Once you find the line containing "IC3: TL072 -> OP07" in the data below, copy it and each following line exactly, up to and including the line containing "Q1: NPN BD139", and nothing else.

(Stored data)
■ ■ ■

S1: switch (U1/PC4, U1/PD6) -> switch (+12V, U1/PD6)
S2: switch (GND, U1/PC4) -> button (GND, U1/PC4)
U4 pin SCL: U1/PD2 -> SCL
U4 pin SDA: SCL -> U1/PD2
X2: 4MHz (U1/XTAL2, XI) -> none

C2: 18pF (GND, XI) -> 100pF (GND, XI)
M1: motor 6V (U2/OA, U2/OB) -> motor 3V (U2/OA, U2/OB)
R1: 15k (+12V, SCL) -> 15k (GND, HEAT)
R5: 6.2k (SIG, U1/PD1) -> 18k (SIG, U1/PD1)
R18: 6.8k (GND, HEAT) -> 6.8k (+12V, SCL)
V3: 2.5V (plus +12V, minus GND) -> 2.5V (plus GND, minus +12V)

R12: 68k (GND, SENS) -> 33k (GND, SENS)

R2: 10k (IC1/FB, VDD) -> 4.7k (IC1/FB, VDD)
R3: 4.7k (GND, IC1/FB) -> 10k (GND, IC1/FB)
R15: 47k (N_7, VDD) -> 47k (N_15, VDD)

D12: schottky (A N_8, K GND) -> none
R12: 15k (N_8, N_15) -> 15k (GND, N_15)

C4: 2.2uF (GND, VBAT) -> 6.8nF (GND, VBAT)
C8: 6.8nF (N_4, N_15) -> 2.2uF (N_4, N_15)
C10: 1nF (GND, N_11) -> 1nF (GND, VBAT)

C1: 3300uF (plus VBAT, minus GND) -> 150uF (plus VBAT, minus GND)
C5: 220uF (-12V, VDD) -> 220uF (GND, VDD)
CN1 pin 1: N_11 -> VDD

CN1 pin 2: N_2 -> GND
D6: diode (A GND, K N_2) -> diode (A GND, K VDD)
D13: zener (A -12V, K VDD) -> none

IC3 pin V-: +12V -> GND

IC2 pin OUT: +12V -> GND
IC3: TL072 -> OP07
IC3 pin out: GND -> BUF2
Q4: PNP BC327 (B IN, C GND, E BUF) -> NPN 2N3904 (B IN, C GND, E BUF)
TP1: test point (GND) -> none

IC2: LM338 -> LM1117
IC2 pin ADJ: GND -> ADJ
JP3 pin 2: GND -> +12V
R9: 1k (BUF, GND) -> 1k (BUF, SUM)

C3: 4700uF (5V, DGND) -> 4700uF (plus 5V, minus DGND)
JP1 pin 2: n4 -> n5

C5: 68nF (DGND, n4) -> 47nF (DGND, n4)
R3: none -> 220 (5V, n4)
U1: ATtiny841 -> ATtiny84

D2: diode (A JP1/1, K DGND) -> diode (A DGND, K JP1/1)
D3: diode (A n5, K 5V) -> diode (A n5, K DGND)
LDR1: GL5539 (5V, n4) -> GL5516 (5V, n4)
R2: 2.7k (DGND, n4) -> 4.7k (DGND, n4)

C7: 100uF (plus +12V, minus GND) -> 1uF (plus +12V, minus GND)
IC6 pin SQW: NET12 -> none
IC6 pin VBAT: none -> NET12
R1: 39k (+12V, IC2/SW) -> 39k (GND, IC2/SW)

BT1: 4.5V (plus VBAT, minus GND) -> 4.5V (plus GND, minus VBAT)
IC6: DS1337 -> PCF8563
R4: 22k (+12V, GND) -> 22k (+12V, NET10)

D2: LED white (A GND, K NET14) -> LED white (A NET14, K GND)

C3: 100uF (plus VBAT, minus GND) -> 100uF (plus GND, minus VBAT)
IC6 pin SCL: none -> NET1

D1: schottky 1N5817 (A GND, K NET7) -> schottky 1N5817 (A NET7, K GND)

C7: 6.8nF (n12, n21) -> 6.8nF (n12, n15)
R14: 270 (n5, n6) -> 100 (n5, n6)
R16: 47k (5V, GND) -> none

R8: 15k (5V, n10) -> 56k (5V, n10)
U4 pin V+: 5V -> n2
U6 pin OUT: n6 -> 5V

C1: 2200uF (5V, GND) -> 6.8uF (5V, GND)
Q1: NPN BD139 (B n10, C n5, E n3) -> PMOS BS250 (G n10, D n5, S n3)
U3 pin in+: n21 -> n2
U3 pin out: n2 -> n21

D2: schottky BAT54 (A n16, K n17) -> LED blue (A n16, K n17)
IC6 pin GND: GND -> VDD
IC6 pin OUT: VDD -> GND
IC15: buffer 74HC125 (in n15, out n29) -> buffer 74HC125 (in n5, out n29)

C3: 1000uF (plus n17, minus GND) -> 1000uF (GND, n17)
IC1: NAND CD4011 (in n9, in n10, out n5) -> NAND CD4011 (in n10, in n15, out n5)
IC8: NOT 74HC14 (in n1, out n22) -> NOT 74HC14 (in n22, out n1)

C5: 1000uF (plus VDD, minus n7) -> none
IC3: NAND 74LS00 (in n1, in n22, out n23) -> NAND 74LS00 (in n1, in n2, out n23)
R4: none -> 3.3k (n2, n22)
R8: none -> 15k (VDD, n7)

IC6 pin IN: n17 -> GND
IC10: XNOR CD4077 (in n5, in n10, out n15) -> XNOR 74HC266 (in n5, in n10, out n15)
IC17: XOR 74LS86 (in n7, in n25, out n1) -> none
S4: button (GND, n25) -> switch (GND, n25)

■ ■ ■

Answer for the task:
IC3: TL072 -> OP07
IC3 pin out: GND -> BUF2
Q4: PNP BC327 (B IN, C GND, E BUF) -> NPN 2N3904 (B IN, C GND, E BUF)
TP1: test point (GND) -> none

IC2: LM338 -> LM1117
IC2 pin ADJ: GND -> ADJ
JP3 pin 2: GND -> +12V
R9: 1k (BUF, GND) -> 1k (BUF, SUM)

C3: 4700uF (5V, DGND) -> 4700uF (plus 5V, minus DGND)
JP1 pin 2: n4 -> n5

C5: 68nF (DGND, n4) -> 47nF (DGND, n4)
R3: none -> 220 (5V, n4)
U1: ATtiny841 -> ATtiny84

D2: diode (A JP1/1, K DGND) -> diode (A DGND, K JP1/1)
D3: diode (A n5, K 5V) -> diode (A n5, K DGND)
LDR1: GL5539 (5V, n4) -> GL5516 (5V, n4)
R2: 2.7k (DGND, n4) -> 4.7k (DGND, n4)

C7: 100uF (plus +12V, minus GND) -> 1uF (plus +12V, minus GND)
IC6 pin SQW: NET12 -> none
IC6 pin VBAT: none -> NET12
R1: 39k (+12V, IC2/SW) -> 39k (GND, IC2/SW)

BT1: 4.5V (plus VBAT, minus GND) -> 4.5V (plus GND, minus VBAT)
IC6: DS1337 -> PCF8563
R4: 22k (+12V, GND) -> 22k (+12V, NET10)

D2: LED white (A GND, K NET14) -> LED white (A NET14, K GND)

C3: 100uF (plus VBAT, minus GND) -> 100uF (plus GND, minus VBAT)
IC6 pin SCL: none -> NET1

D1: schottky 1N5817 (A GND, K NET7) -> schottky 1N5817 (A NET7, K GND)

C7: 6.8nF (n12, n21) -> 6.8nF (n12, n15)
R14: 270 (n5, n6) -> 100 (n5, n6)
R16: 47k (5V, GND) -> none

R8: 15k (5V, n10) -> 56k (5V, n10)
U4 pin V+: 5V -> n2
U6 pin OUT: n6 -> 5V

C1: 2200uF (5V, GND) -> 6.8uF (5V, GND)
Q1: NPN BD139 (B n10, C n5, E n3) -> PMOS BS250 (G n10, D n5, S n3)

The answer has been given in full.